__EXERCISE BRIEF__: Write out every line exactly, from the first line of the records below through the line that contains "nothing => Einmachglas [rot] 555,416,604,477".
Start of Block
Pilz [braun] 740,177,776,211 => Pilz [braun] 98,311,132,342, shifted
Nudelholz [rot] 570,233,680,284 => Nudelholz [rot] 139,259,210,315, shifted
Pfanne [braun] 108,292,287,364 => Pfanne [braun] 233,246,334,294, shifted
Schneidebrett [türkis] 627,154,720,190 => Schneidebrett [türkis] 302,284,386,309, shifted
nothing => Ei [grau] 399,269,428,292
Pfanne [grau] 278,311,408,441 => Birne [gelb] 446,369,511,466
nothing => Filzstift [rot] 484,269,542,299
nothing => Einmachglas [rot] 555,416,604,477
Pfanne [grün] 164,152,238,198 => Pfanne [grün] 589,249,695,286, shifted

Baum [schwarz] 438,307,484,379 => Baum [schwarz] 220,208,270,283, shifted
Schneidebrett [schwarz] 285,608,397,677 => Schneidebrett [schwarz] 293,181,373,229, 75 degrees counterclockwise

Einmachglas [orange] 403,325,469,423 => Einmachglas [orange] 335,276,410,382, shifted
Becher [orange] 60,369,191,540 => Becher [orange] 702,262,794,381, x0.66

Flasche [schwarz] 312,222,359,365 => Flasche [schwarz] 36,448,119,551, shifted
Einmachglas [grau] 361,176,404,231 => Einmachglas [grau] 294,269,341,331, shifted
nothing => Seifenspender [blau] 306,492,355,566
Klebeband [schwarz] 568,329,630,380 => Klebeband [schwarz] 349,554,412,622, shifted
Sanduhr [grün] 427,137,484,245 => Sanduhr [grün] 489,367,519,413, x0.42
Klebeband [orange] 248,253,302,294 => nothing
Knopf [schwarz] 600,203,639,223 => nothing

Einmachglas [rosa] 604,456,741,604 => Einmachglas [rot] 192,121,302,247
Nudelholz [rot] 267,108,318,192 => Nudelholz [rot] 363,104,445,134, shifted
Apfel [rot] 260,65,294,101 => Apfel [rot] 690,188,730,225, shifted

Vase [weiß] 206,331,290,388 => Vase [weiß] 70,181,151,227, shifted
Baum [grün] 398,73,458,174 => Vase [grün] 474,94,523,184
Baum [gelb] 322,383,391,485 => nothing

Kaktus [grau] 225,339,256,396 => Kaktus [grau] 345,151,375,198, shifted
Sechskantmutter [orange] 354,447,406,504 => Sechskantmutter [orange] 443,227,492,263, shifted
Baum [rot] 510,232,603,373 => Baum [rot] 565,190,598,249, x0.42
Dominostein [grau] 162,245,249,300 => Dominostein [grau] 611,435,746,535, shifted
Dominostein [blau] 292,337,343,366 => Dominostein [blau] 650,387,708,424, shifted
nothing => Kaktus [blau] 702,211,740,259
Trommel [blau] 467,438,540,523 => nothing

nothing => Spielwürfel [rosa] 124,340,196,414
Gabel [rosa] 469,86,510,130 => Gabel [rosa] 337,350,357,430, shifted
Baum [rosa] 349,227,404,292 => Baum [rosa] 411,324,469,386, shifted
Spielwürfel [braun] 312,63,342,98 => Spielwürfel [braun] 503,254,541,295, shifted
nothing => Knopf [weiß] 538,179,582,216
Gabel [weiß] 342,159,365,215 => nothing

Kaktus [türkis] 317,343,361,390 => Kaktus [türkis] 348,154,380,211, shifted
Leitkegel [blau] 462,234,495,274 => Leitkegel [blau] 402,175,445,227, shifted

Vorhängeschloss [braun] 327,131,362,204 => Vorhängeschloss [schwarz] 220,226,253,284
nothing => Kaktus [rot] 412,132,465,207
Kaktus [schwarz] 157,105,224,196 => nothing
End of Block
__ANSWER SPACE__:
Pilz [braun] 740,177,776,211 => Pilz [braun] 98,311,132,342, shifted
Nudelholz [rot] 570,233,680,284 => Nudelholz [rot] 139,259,210,315, shifted
Pfanne [braun] 108,292,287,364 => Pfanne [braun] 233,246,334,294, shifted
Schneidebrett [türkis] 627,154,720,190 => Schneidebrett [türkis] 302,284,386,309, shifted
nothing => Ei [grau] 399,269,428,292
Pfanne [grau] 278,311,408,441 => Birne [gelb] 446,369,511,466
nothing => Filzstift [rot] 484,269,542,299
nothing => Einmachglas [rot] 555,416,604,477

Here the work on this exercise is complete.